How many lines in the records below contain the string "tuplet"? Reply with the number alone.

[Data records]

....................

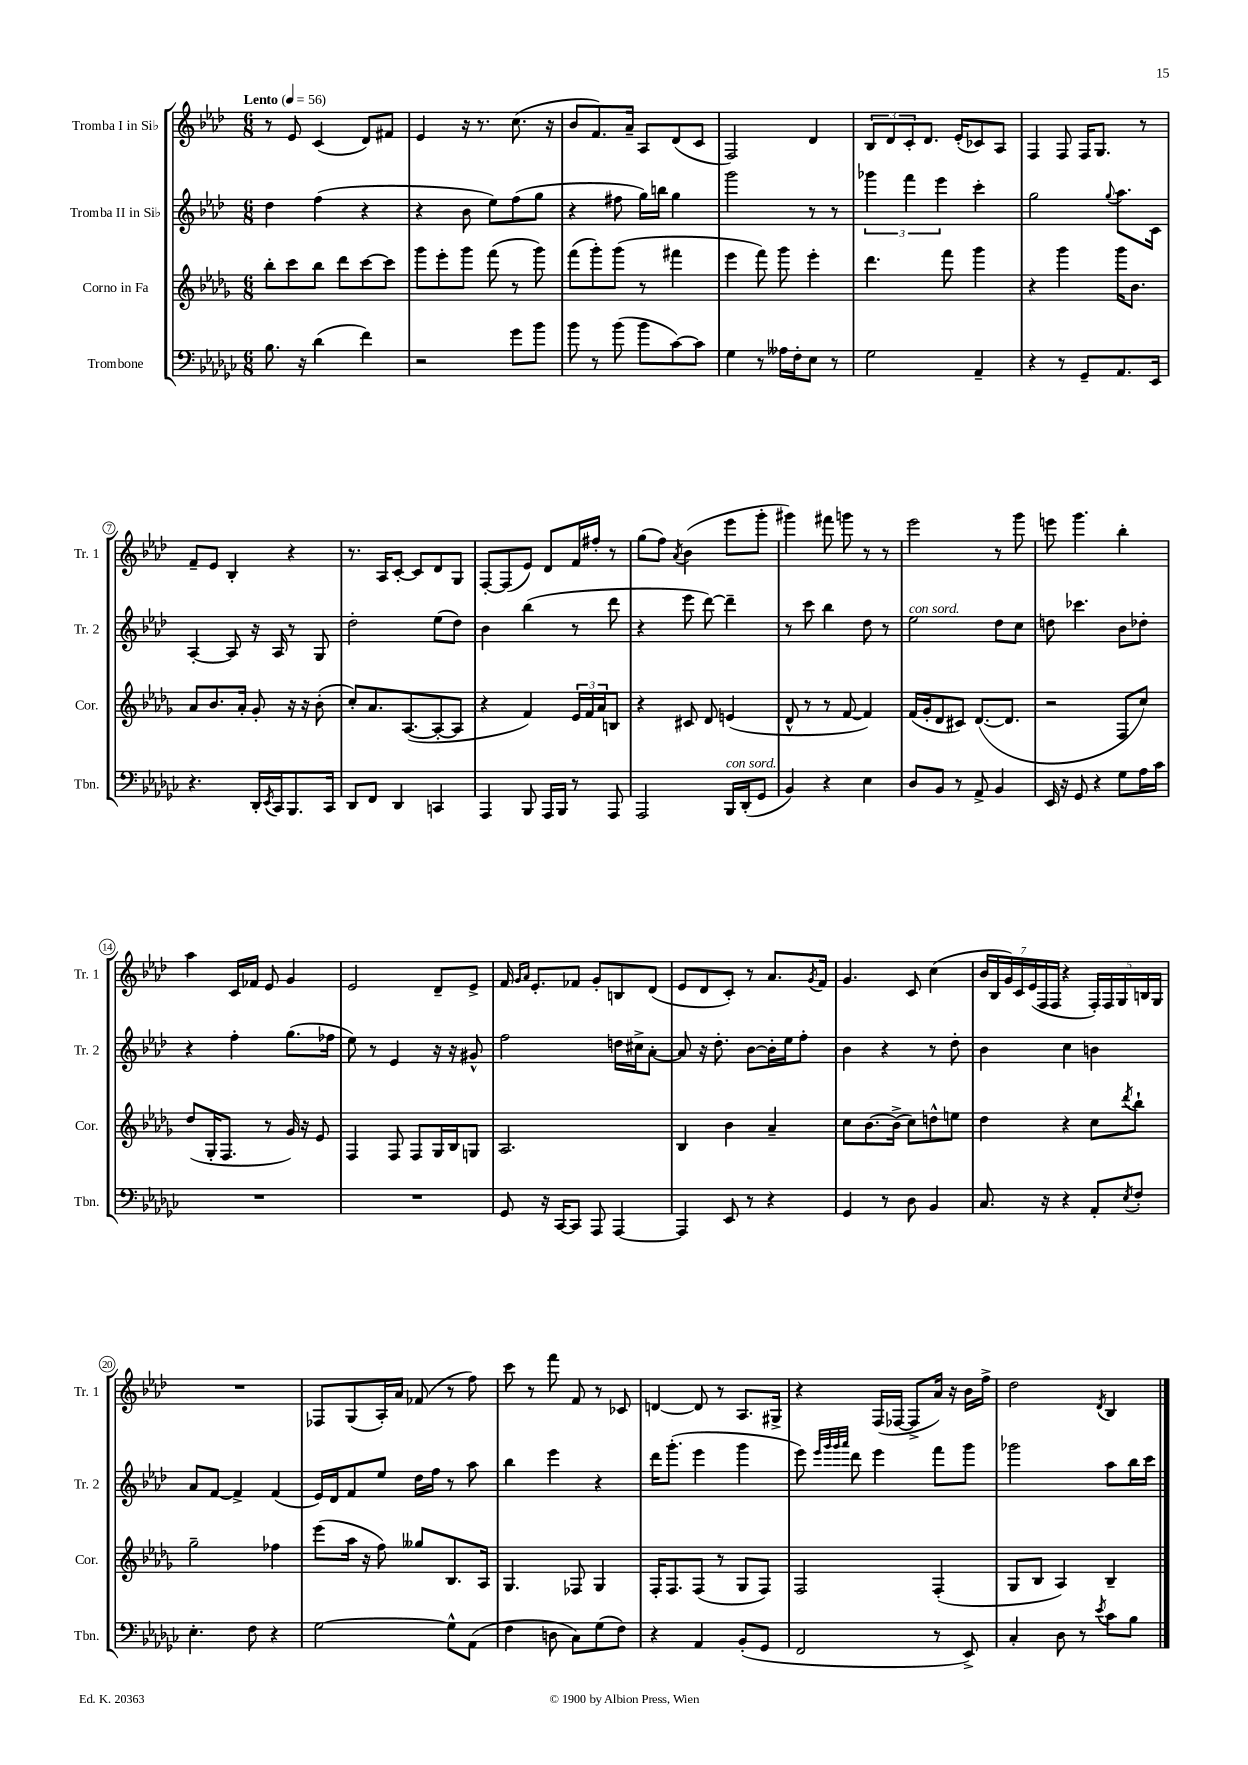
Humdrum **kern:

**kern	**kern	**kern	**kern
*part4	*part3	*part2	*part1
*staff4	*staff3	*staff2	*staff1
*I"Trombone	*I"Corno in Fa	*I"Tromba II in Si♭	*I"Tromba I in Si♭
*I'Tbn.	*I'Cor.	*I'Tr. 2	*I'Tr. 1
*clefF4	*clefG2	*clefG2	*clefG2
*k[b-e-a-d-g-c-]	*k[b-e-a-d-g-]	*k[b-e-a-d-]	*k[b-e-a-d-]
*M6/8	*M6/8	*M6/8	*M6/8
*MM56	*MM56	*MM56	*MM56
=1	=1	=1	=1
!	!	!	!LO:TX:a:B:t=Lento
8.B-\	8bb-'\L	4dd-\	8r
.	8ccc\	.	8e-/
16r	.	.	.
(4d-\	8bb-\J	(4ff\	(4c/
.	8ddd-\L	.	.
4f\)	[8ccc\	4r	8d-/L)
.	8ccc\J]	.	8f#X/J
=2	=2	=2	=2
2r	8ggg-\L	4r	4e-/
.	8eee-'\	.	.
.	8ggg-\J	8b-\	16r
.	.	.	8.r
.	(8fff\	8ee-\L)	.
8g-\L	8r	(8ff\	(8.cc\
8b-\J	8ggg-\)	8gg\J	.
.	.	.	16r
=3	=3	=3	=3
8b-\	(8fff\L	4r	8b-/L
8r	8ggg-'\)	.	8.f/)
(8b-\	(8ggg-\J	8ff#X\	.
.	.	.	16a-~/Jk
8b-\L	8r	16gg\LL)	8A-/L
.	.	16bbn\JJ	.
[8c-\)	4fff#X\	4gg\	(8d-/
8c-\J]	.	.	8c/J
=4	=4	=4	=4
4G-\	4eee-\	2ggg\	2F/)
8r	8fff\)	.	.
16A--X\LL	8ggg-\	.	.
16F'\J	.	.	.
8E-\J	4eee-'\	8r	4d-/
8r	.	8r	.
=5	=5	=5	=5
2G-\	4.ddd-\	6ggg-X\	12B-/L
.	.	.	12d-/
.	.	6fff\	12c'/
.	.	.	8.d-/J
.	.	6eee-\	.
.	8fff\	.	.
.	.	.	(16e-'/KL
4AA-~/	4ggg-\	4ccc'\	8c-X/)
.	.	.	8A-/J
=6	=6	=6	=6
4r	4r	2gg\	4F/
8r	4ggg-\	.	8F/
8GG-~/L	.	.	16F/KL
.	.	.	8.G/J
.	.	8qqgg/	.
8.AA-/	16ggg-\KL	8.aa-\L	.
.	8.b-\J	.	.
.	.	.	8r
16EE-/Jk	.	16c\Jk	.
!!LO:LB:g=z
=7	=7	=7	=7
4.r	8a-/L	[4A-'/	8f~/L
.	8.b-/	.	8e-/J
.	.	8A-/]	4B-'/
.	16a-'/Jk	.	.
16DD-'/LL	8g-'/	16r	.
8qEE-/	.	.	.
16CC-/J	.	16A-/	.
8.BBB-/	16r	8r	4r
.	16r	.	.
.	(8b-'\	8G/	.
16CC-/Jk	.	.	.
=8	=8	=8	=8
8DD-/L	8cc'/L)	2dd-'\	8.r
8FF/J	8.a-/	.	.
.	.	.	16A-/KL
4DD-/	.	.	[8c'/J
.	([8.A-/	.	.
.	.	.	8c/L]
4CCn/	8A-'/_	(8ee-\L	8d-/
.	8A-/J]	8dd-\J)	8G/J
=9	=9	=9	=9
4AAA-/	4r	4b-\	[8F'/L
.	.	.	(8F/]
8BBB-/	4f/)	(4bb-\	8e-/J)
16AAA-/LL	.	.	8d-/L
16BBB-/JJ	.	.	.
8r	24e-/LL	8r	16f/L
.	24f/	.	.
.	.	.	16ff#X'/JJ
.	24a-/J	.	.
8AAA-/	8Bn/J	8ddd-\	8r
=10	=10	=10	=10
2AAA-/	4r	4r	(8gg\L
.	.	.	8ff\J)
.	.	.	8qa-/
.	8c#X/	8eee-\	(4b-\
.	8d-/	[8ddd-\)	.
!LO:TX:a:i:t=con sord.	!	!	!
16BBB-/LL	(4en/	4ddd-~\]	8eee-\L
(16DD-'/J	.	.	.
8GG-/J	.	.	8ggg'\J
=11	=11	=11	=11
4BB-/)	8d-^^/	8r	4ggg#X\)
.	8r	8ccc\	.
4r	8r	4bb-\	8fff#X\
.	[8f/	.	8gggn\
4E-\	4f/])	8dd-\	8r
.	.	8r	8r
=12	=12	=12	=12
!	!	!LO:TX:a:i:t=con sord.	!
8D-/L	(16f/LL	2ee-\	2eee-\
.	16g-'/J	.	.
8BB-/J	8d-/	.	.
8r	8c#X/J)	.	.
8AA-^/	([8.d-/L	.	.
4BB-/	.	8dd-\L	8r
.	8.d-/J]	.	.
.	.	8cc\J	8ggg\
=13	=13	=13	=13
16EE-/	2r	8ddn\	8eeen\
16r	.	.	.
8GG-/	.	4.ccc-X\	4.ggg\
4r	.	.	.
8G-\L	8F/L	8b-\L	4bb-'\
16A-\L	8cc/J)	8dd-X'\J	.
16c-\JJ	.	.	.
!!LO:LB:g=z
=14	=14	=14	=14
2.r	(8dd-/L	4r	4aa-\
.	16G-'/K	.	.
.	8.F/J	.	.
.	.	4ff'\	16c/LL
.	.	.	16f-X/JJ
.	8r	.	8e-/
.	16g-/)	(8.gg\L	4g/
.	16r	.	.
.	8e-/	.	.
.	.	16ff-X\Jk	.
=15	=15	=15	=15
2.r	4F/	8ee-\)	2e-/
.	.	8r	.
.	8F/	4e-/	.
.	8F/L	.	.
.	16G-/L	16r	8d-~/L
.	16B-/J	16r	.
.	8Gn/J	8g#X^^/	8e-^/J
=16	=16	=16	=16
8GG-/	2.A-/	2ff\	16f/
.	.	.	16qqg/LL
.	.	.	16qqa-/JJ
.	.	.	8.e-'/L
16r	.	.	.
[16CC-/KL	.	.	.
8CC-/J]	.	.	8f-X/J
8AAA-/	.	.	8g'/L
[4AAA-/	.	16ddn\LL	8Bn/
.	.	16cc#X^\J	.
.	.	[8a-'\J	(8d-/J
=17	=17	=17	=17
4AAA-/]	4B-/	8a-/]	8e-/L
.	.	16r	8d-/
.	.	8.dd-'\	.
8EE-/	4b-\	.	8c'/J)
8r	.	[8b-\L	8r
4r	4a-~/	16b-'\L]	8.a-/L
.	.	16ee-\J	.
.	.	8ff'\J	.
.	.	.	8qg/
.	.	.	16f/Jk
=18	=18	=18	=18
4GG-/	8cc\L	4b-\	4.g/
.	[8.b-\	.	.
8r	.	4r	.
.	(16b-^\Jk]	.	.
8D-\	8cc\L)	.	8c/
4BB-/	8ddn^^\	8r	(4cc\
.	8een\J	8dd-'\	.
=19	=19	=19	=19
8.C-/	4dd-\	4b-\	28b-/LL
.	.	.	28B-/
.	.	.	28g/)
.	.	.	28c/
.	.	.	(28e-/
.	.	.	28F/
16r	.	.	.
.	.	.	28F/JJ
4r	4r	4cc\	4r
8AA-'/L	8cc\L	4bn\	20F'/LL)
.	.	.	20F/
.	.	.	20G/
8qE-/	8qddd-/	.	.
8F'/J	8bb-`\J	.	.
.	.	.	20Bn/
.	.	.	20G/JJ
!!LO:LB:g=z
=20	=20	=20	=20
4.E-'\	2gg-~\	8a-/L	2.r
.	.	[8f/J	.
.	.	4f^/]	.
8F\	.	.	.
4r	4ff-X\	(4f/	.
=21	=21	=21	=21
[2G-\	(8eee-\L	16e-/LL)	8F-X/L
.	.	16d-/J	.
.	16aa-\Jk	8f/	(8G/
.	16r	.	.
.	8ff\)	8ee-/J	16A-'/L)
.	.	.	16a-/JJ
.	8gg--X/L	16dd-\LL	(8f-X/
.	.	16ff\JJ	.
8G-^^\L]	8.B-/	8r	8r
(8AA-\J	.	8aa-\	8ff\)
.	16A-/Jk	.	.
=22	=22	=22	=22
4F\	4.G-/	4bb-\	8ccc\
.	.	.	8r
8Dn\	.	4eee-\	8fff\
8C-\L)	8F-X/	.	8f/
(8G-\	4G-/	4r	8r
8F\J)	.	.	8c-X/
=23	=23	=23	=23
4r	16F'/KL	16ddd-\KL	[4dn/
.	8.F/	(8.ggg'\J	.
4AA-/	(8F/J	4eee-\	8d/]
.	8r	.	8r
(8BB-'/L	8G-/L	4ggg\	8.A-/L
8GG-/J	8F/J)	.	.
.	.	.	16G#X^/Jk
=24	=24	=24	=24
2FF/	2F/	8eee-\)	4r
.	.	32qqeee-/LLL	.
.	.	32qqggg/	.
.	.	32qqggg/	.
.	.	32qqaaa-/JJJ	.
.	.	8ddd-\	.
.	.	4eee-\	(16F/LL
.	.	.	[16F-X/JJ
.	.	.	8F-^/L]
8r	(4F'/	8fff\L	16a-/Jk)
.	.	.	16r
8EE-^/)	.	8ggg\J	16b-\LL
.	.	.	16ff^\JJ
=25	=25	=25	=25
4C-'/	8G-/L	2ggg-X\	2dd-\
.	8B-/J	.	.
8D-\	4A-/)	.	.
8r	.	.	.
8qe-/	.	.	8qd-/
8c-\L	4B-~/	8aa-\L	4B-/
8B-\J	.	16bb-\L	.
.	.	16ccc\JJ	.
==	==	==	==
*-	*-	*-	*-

....................

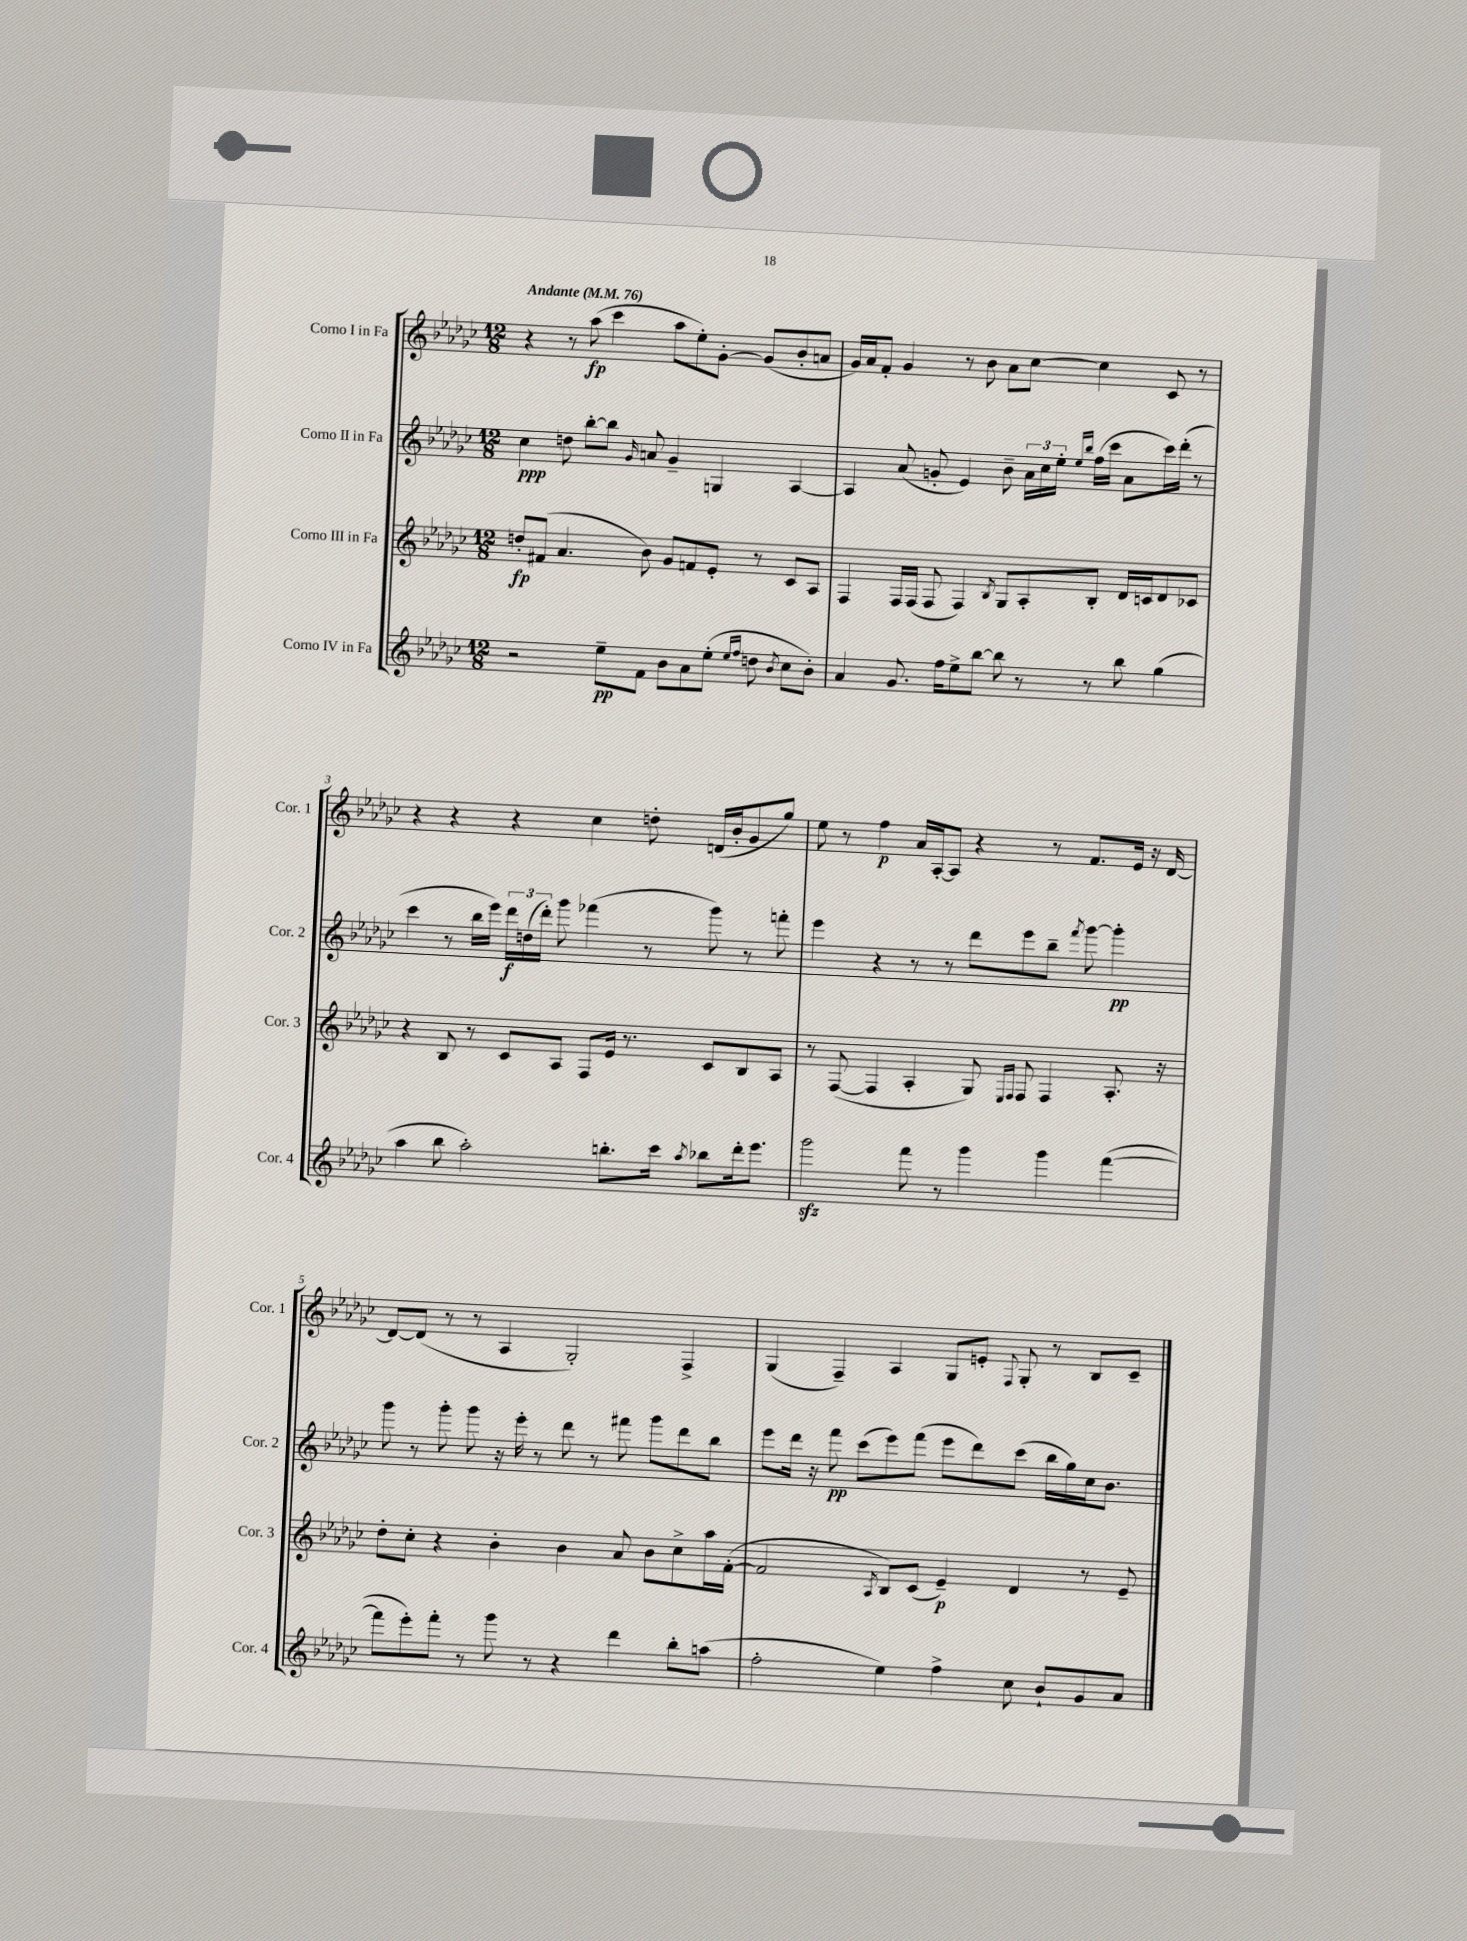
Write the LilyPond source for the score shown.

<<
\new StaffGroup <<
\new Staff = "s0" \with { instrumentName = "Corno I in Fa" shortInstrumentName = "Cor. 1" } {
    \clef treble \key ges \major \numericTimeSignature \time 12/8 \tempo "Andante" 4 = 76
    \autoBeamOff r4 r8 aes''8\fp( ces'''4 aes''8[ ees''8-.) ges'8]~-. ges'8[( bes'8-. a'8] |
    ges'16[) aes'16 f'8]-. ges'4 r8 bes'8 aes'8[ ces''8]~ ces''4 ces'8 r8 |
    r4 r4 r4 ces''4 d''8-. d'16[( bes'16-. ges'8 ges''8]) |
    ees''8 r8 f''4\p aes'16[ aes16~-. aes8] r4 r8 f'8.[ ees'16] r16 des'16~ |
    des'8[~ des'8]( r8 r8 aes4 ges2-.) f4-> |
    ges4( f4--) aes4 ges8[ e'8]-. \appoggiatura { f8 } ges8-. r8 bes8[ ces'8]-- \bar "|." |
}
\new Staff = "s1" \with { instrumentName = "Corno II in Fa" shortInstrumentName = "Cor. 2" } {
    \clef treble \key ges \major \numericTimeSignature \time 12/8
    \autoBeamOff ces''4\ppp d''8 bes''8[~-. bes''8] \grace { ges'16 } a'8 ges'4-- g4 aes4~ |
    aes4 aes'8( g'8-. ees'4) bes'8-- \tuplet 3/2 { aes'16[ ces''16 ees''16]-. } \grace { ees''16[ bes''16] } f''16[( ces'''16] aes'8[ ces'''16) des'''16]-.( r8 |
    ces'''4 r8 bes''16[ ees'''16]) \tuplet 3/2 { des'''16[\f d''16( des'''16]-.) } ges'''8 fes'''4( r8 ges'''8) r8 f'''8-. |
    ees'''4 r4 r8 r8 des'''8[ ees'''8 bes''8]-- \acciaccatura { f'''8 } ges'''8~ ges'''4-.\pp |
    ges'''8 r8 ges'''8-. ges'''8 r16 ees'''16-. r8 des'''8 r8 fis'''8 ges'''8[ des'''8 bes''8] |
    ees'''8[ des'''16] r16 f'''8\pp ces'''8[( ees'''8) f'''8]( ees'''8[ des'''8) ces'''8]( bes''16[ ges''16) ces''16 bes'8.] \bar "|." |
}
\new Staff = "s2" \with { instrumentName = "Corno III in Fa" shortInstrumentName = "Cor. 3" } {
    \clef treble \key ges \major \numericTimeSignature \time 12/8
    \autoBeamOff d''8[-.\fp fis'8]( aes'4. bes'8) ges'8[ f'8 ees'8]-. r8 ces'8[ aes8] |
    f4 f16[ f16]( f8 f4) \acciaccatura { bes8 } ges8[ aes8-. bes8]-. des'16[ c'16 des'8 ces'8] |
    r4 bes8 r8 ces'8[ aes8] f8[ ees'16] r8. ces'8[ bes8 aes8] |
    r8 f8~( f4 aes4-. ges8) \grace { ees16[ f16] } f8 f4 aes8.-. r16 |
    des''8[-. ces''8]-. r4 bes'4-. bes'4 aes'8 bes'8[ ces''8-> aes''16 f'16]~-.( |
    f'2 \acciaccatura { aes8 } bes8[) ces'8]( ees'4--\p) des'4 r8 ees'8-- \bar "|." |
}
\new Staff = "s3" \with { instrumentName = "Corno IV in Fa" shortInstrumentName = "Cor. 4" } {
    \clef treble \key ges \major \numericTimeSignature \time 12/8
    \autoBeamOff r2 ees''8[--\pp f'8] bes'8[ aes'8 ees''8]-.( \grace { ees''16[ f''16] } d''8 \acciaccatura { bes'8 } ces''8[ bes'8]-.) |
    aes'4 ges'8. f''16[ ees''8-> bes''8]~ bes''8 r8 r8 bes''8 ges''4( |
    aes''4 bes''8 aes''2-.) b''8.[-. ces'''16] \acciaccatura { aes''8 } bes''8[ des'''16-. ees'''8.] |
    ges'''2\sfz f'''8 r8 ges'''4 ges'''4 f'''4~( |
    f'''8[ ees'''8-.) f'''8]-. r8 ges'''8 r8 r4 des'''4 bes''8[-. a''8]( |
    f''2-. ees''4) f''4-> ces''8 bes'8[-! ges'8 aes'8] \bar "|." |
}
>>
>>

....................

# COMPLETE RESPONSE:
2